● **What to work on**: Looking through the records that follow, determine how many lines contain "counterclockwise" and reply with that number alone.
------ Data ------
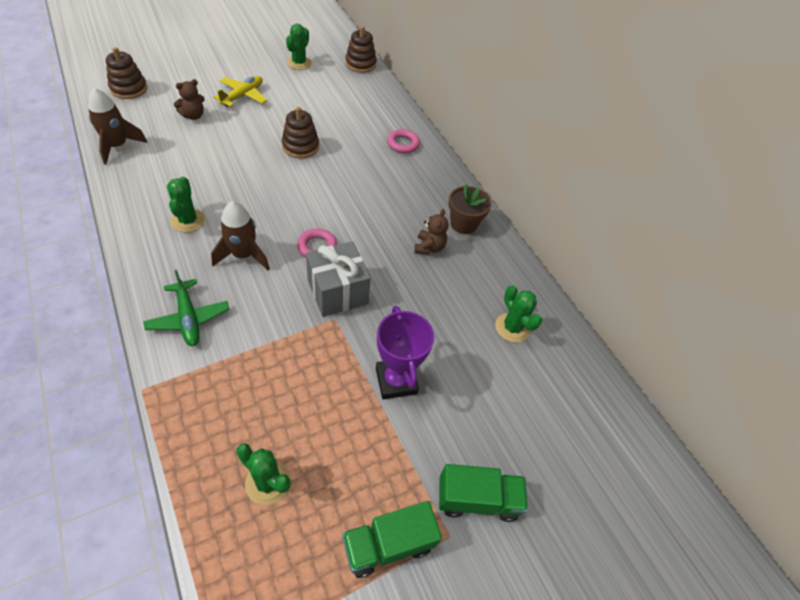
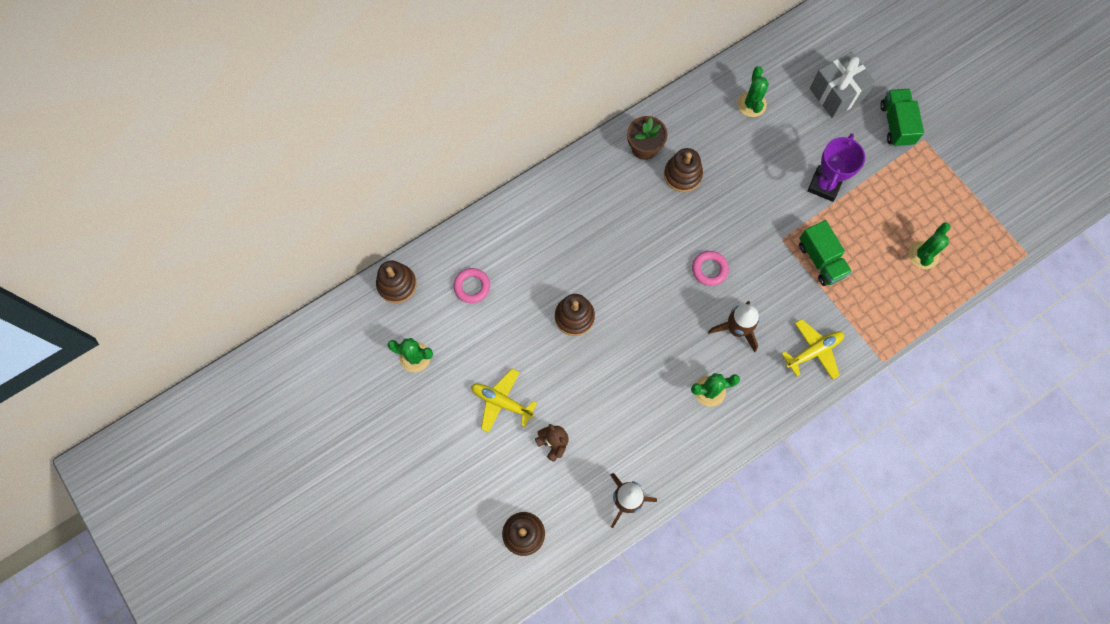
camera: 90 degrees left, 20 degrees up
green plane [143,270,229,346] -> yellow plane [782,319,844,380]
grey gift [306,241,371,317] -> grey gift moved to [810,52,876,118]
green truck [342,501,442,578] -> green truck moved to [799,220,852,286]
purple trophy [376,306,434,400] -> purple trophy turned 45 degrees counterclockwise [807,133,865,202]
pink ring [387,129,420,153] -> pink ring moved to [453,268,490,303]
brown teddy bear [414,209,449,255] -> brown stacking toy [664,148,703,192]
green cactus [495,285,542,343] -> green cactus turned 60 degrees counterclockwise [738,66,769,117]

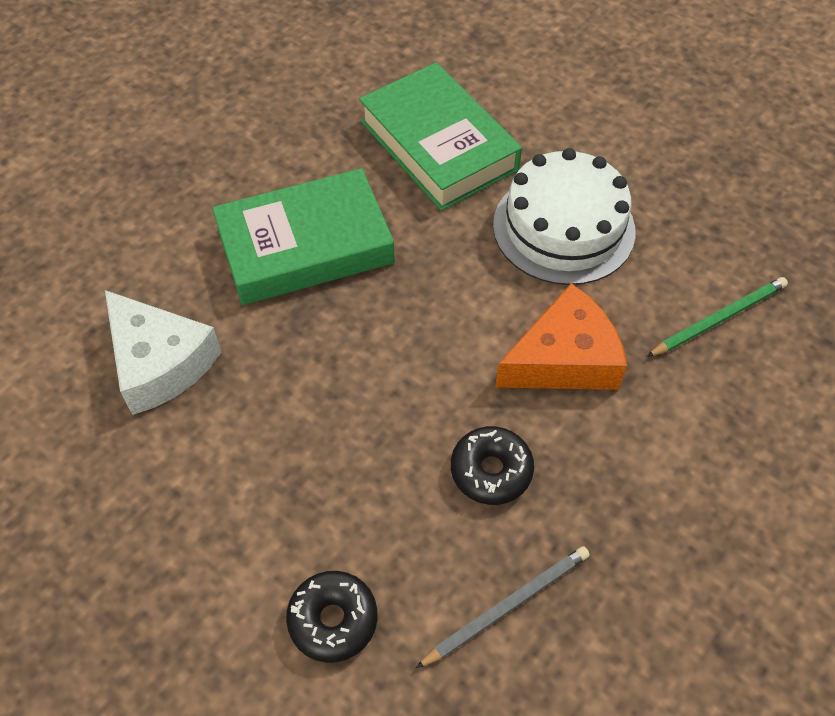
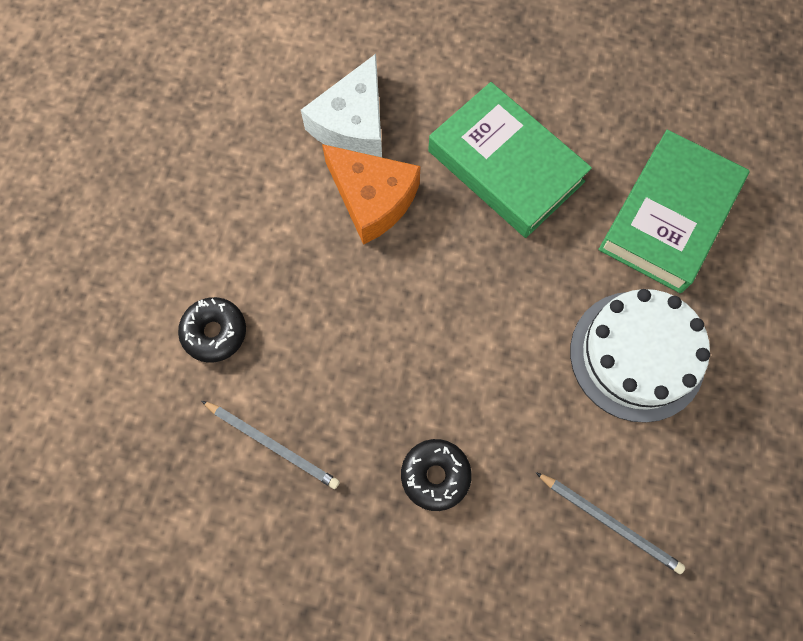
camera: 65 degrees right, 15 degrees up
black donut [451,426,534,505] -> black donut moved to [401,439,472,511]
orange cheese [495,283,627,390] -> orange cheese moved to [322,144,421,245]
green pencil [646,277,788,357] -> grey pencil [535,472,685,574]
------
● **Solution to the exercise**: 2